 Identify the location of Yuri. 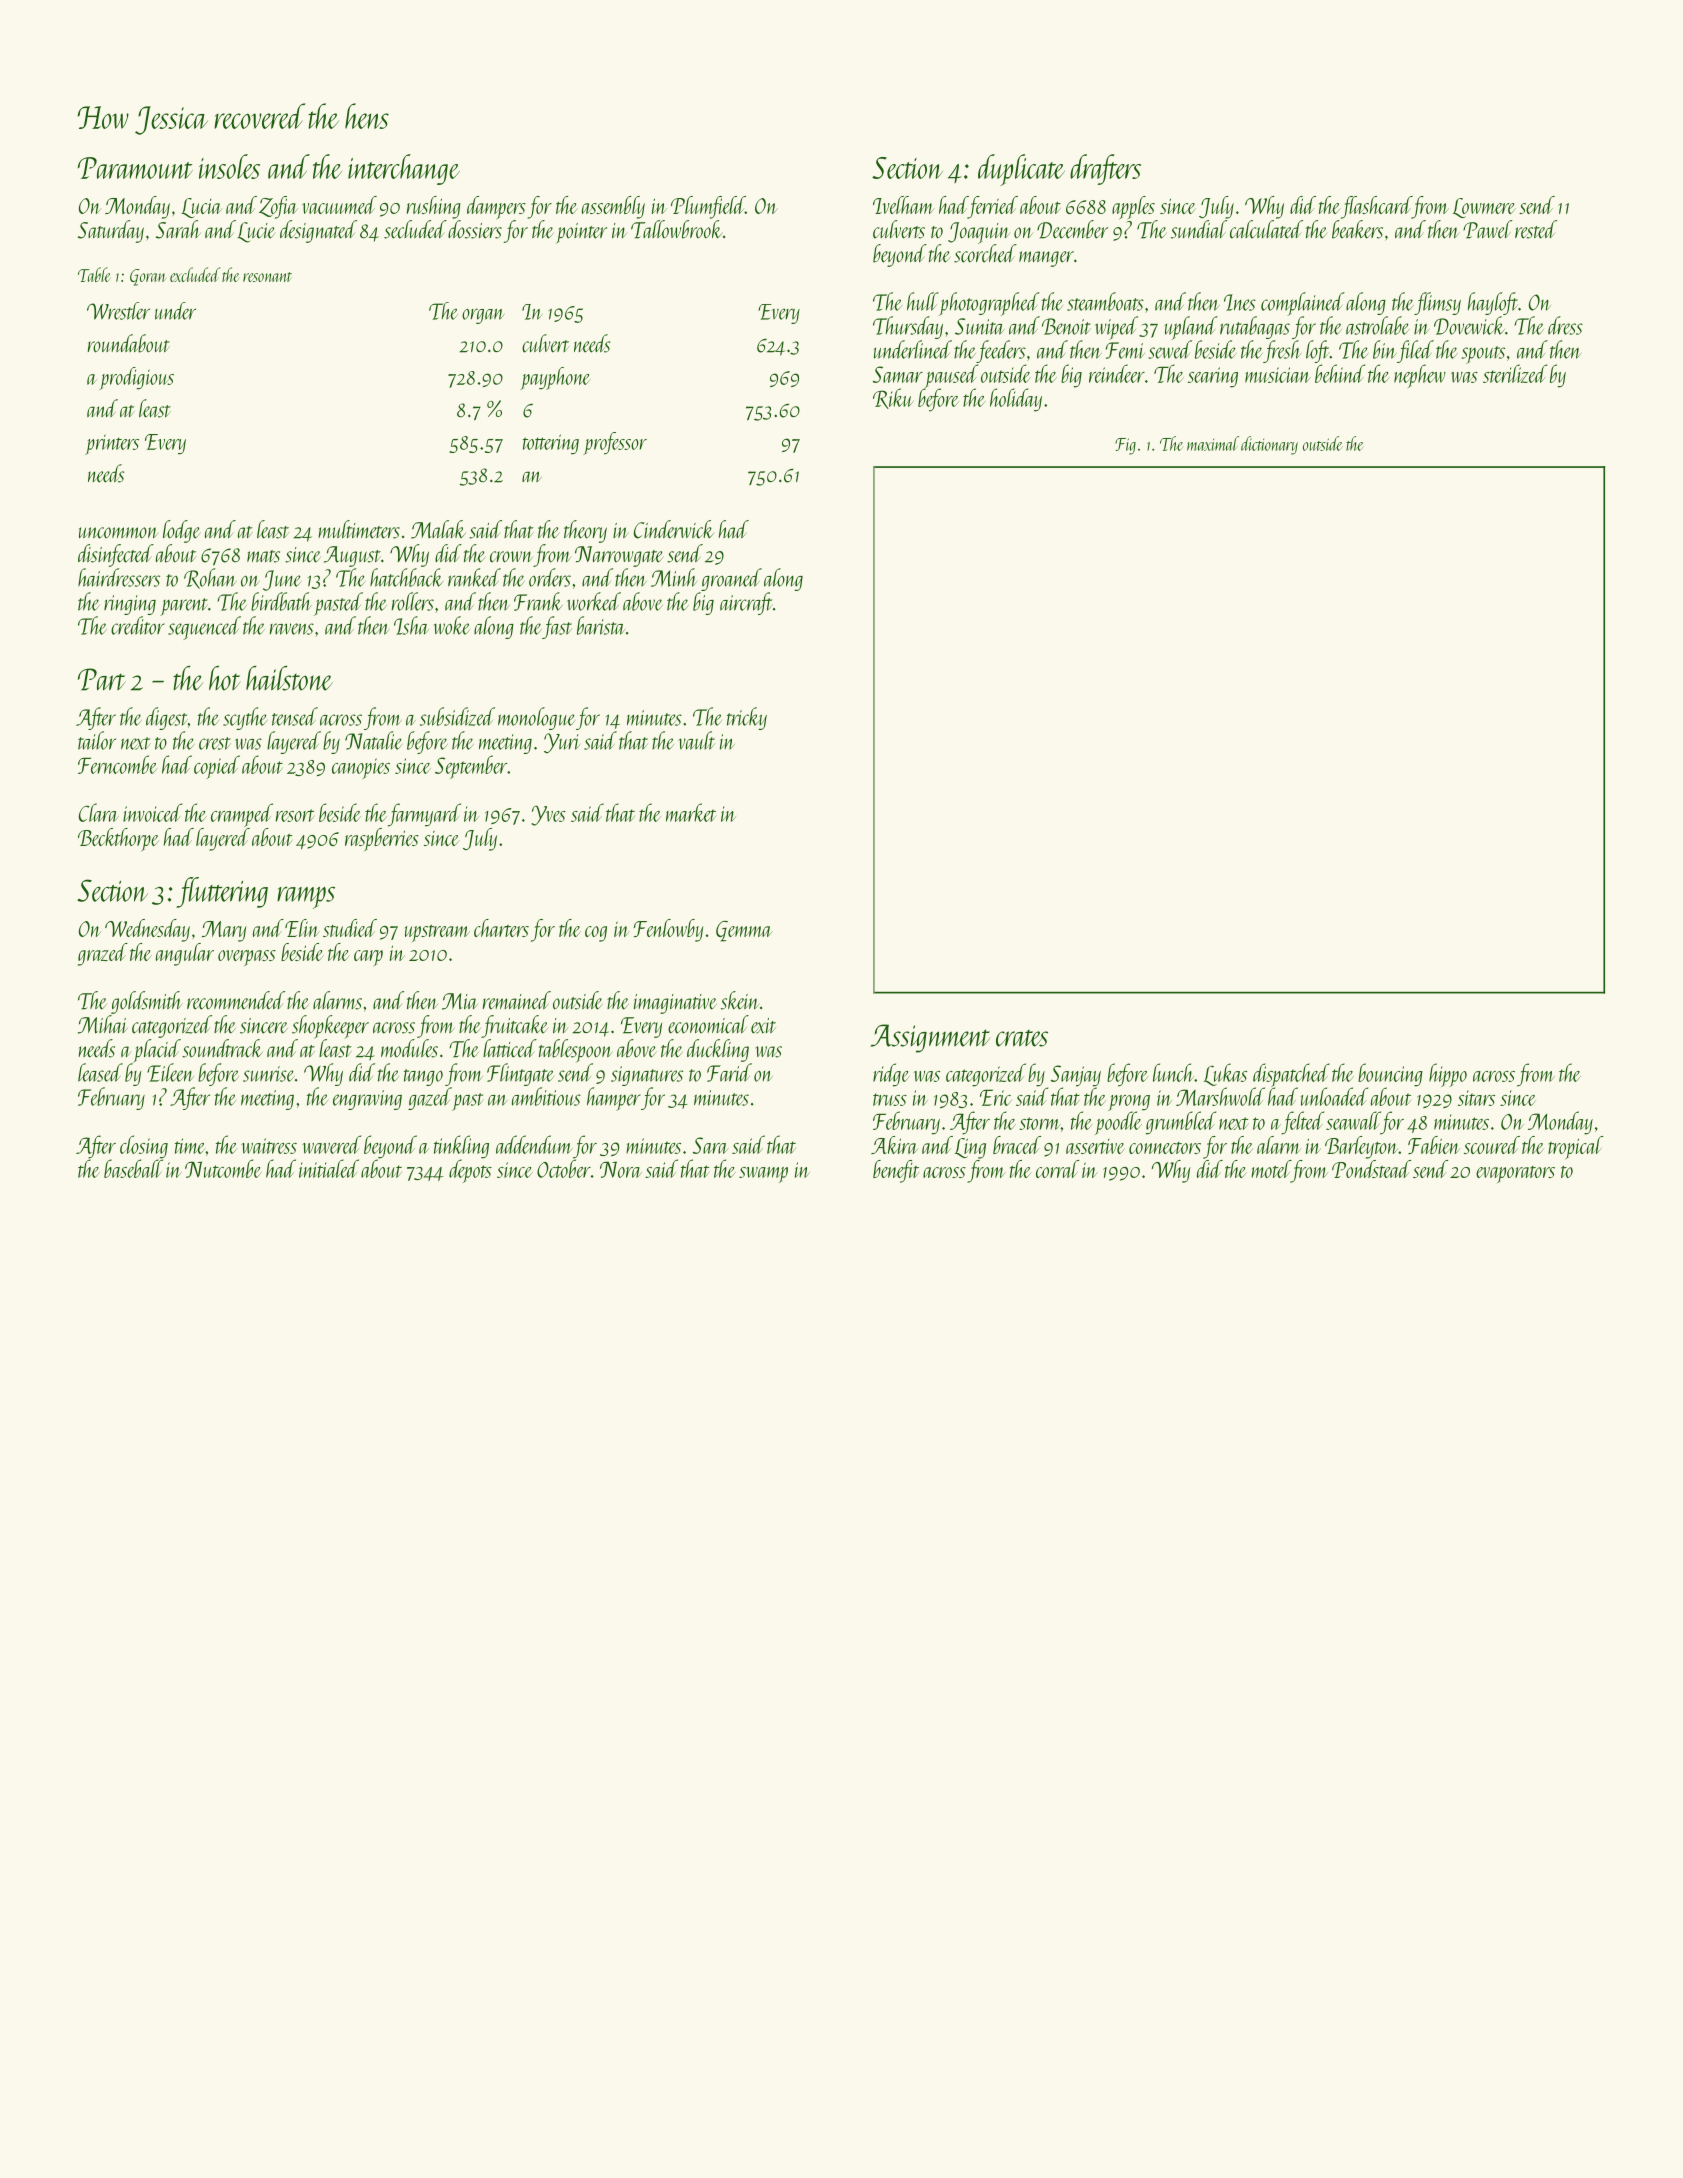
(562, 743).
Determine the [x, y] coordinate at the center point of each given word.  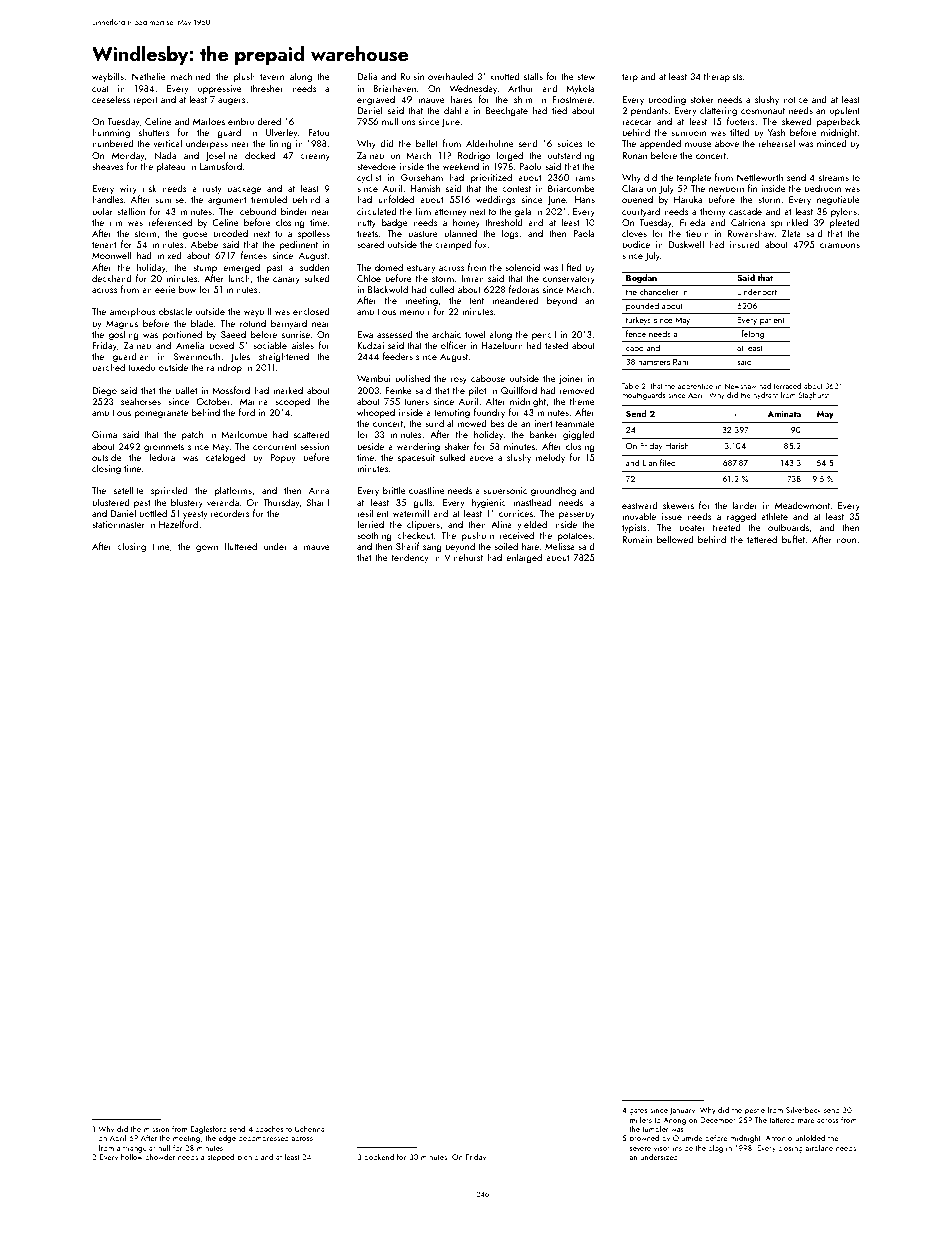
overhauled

####

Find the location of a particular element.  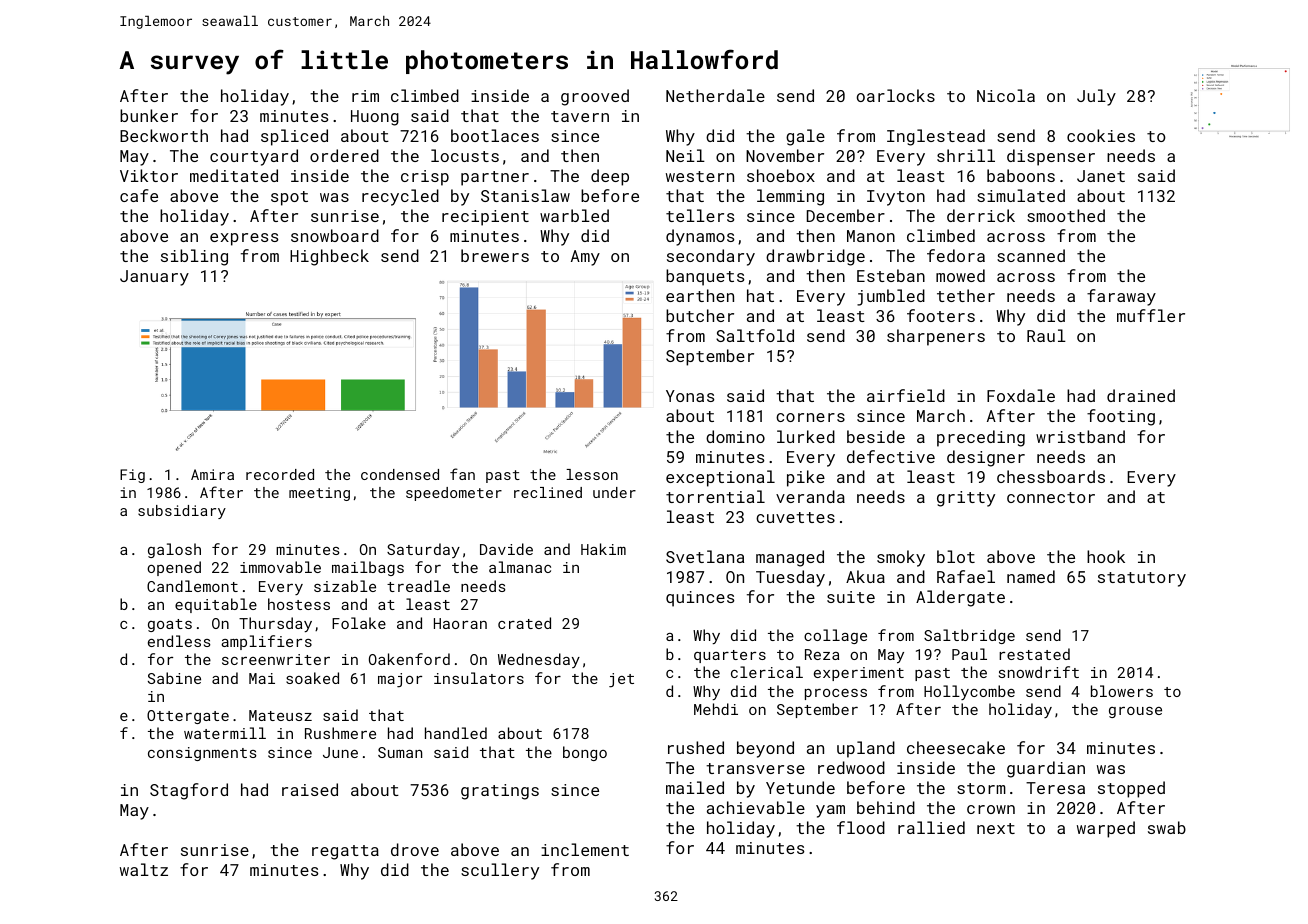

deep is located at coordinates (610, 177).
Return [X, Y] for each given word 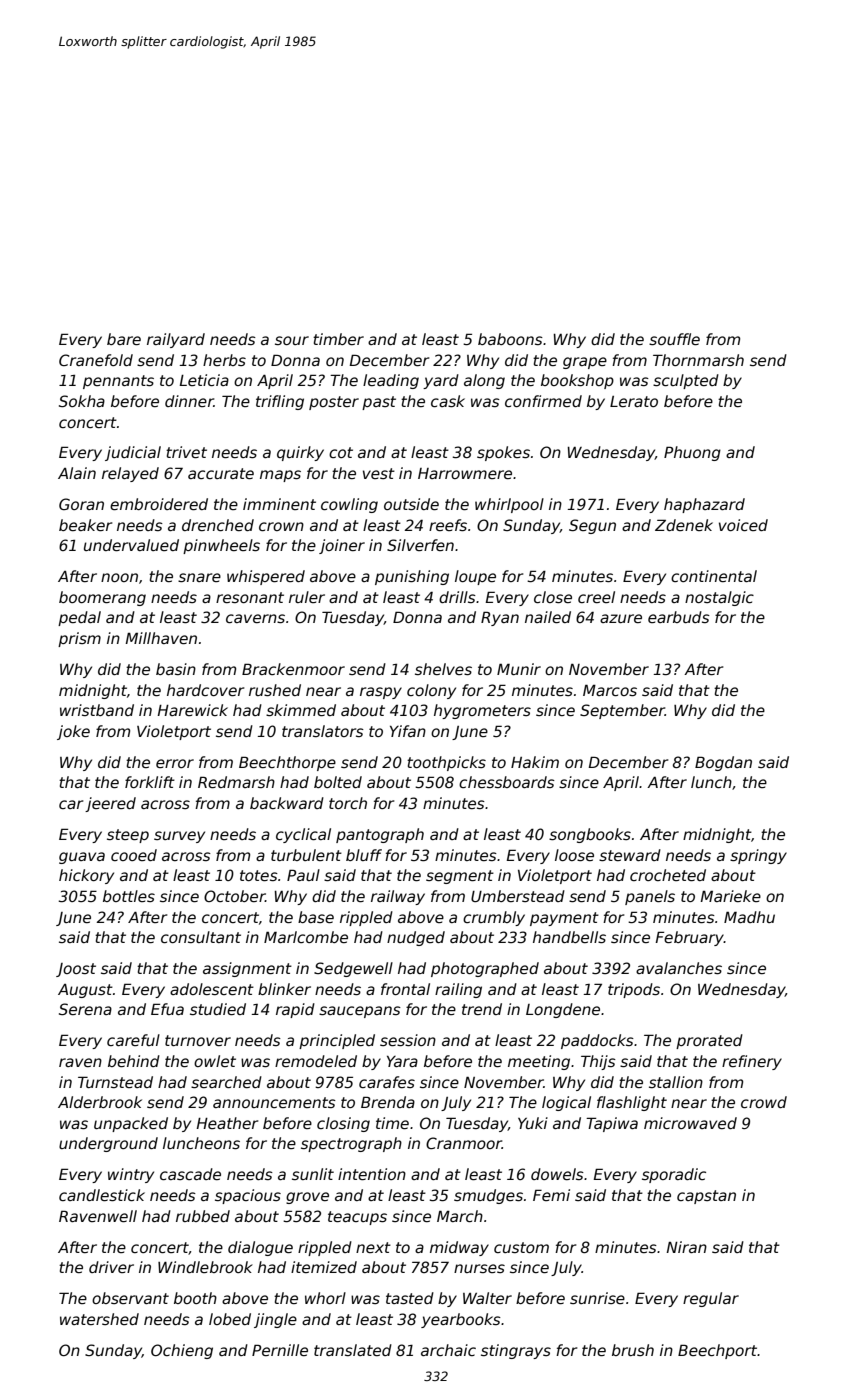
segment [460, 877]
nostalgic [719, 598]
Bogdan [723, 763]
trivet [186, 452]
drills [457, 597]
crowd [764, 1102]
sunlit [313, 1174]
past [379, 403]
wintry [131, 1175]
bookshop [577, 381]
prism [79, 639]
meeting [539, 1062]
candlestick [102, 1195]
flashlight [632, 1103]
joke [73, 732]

####

Yönergeler ve koşullar
"Return [X, Y] for each given word" geçen satırla başlayıp "joke [73, 732]" geçen satırla biten bölümü, iki uç satır ve istekler dahil, yeniden yaz; yanıtlardaki koordinatları 2,1 ile ölçekle ve tam sayıya yuvarla (buçuklar yukarı yuvarlansın). Yanıta yalnızca bu satırları al, resimleri koyma.

Görevin çıktısı
Return [X, Y] for each given word 
segment [966, 1842]
nostalgic [1510, 1256]
Bogdan [1518, 1602]
trivet [391, 949]
drills [960, 1254]
crowd [1604, 2314]
sunlit [657, 2465]
past [796, 846]
wintry [275, 2468]
bookshop [1212, 800]
prism [166, 1342]
meeting [1132, 2230]
candlestick [214, 2510]
flashlight [1327, 2316]
joke [153, 1537]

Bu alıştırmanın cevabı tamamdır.